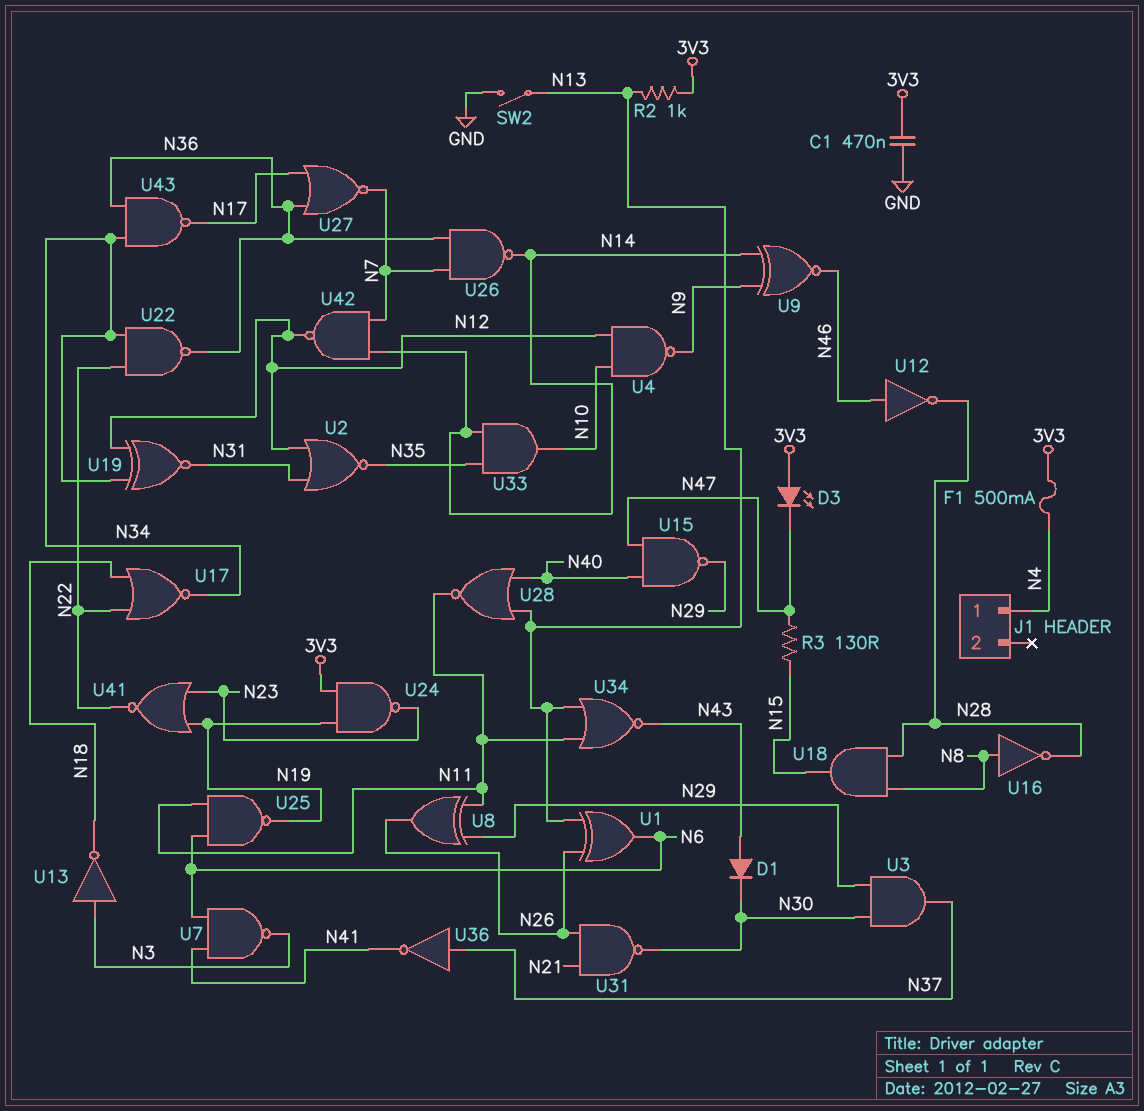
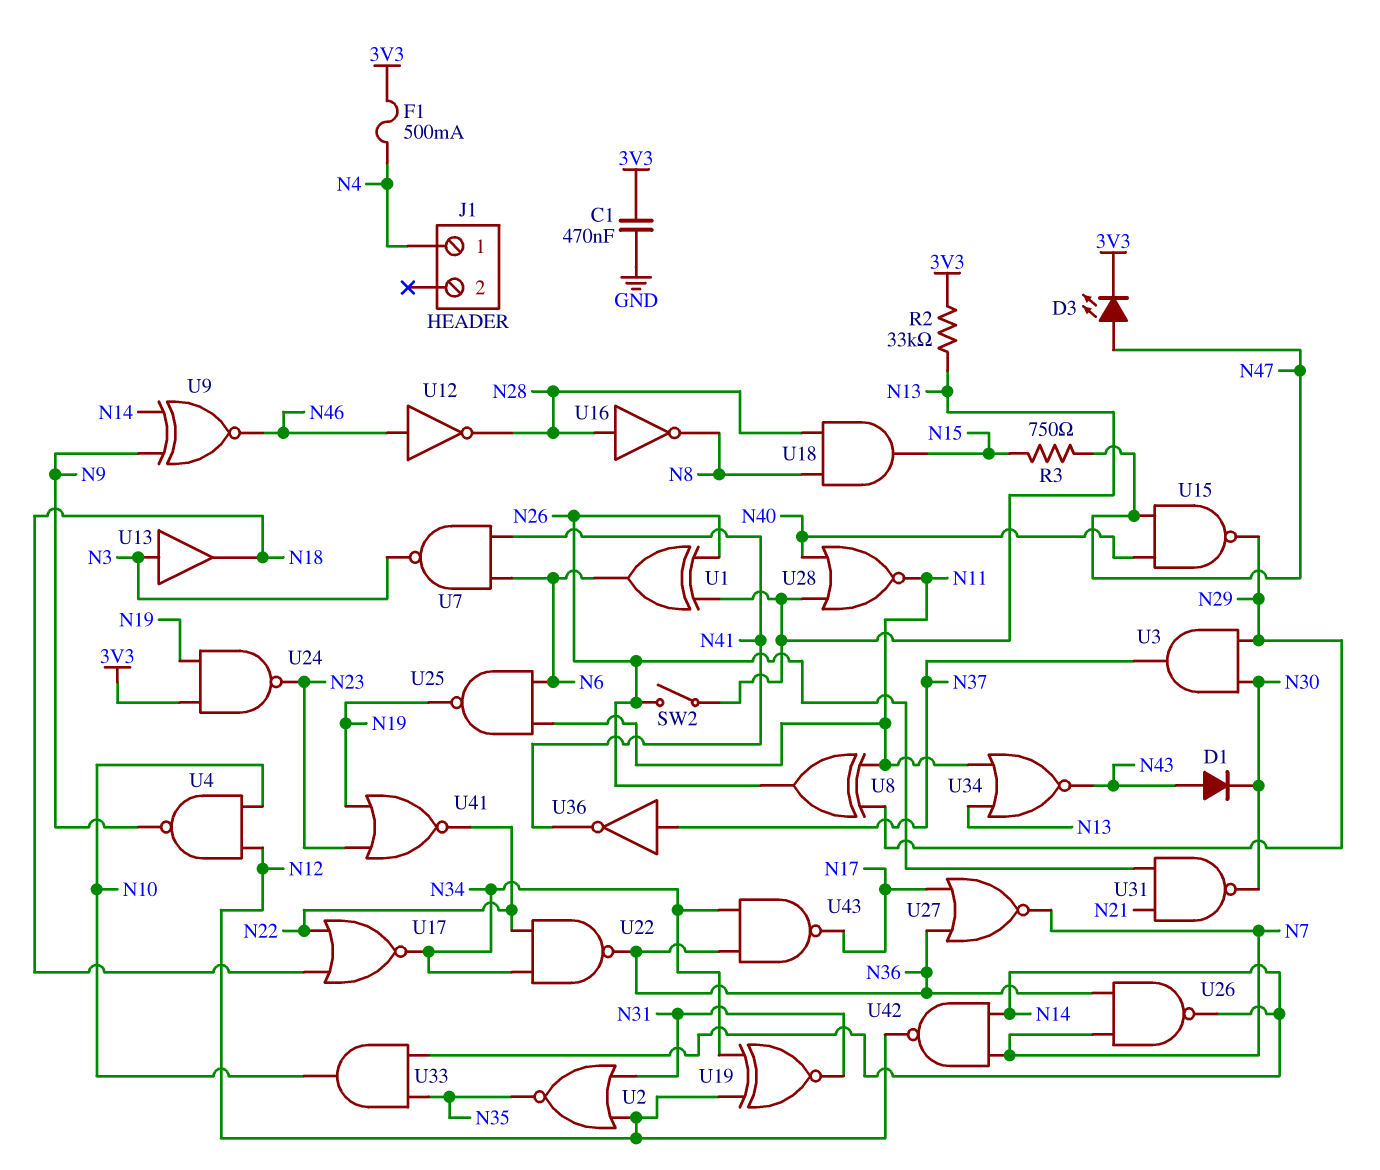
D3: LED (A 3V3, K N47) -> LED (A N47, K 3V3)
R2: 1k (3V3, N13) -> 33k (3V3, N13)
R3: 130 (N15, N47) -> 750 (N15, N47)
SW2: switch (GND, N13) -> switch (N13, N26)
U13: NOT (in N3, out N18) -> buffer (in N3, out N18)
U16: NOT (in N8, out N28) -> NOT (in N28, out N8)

────────────────────────────────────────

YOUR ASSIGNMENT:
Nothing but the lines from the line with "R3: 130 (N15, N47) -> 750 (N15, N47)" to the last line of the listing above should appear; please retype them exactly, both ends included.

TASK RESPONSE:
R3: 130 (N15, N47) -> 750 (N15, N47)
SW2: switch (GND, N13) -> switch (N13, N26)
U13: NOT (in N3, out N18) -> buffer (in N3, out N18)
U16: NOT (in N8, out N28) -> NOT (in N28, out N8)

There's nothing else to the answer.